Exercise objective ::
Restate the records below word for word.

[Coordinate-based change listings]
BEGIN

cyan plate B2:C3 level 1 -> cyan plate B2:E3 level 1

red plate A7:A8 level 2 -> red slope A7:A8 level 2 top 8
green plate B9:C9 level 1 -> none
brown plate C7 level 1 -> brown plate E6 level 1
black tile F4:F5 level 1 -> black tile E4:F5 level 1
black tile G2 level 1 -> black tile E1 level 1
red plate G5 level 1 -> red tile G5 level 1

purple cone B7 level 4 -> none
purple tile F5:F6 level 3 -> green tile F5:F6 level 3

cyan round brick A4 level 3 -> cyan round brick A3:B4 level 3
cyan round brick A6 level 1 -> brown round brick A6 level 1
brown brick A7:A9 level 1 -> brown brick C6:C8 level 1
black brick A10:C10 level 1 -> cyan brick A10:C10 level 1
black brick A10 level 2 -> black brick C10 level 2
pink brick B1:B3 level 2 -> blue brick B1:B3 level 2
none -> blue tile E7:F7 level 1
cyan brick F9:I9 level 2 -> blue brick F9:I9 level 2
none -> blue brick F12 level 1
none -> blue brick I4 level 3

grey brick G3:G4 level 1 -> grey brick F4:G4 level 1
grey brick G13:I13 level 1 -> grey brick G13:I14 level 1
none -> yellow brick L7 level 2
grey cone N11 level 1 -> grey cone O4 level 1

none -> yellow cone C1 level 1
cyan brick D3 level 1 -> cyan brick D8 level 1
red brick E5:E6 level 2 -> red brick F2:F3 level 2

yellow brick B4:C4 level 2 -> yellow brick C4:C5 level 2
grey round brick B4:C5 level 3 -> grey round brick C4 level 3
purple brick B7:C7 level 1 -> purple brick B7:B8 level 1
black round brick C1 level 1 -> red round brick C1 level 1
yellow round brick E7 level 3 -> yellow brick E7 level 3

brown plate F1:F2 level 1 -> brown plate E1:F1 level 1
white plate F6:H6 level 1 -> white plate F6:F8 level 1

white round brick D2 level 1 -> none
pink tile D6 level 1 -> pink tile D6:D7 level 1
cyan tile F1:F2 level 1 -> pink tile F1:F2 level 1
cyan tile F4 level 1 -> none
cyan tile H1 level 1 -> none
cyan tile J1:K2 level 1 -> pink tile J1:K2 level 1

END

Result of this task ::
cyan plate B2:C3 level 1 -> cyan plate B2:E3 level 1

red plate A7:A8 level 2 -> red slope A7:A8 level 2 top 8
green plate B9:C9 level 1 -> none
brown plate C7 level 1 -> brown plate E6 level 1
black tile F4:F5 level 1 -> black tile E4:F5 level 1
black tile G2 level 1 -> black tile E1 level 1
red plate G5 level 1 -> red tile G5 level 1

purple cone B7 level 4 -> none
purple tile F5:F6 level 3 -> green tile F5:F6 level 3

cyan round brick A4 level 3 -> cyan round brick A3:B4 level 3
cyan round brick A6 level 1 -> brown round brick A6 level 1
brown brick A7:A9 level 1 -> brown brick C6:C8 level 1
black brick A10:C10 level 1 -> cyan brick A10:C10 level 1
black brick A10 level 2 -> black brick C10 level 2
pink brick B1:B3 level 2 -> blue brick B1:B3 level 2
none -> blue tile E7:F7 level 1
cyan brick F9:I9 level 2 -> blue brick F9:I9 level 2
none -> blue brick F12 level 1
none -> blue brick I4 level 3

grey brick G3:G4 level 1 -> grey brick F4:G4 level 1
grey brick G13:I13 level 1 -> grey brick G13:I14 level 1
none -> yellow brick L7 level 2
grey cone N11 level 1 -> grey cone O4 level 1

none -> yellow cone C1 level 1
cyan brick D3 level 1 -> cyan brick D8 level 1
red brick E5:E6 level 2 -> red brick F2:F3 level 2

yellow brick B4:C4 level 2 -> yellow brick C4:C5 level 2
grey round brick B4:C5 level 3 -> grey round brick C4 level 3
purple brick B7:C7 level 1 -> purple brick B7:B8 level 1
black round brick C1 level 1 -> red round brick C1 level 1
yellow round brick E7 level 3 -> yellow brick E7 level 3

brown plate F1:F2 level 1 -> brown plate E1:F1 level 1
white plate F6:H6 level 1 -> white plate F6:F8 level 1

white round brick D2 level 1 -> none
pink tile D6 level 1 -> pink tile D6:D7 level 1
cyan tile F1:F2 level 1 -> pink tile F1:F2 level 1
cyan tile F4 level 1 -> none
cyan tile H1 level 1 -> none
cyan tile J1:K2 level 1 -> pink tile J1:K2 level 1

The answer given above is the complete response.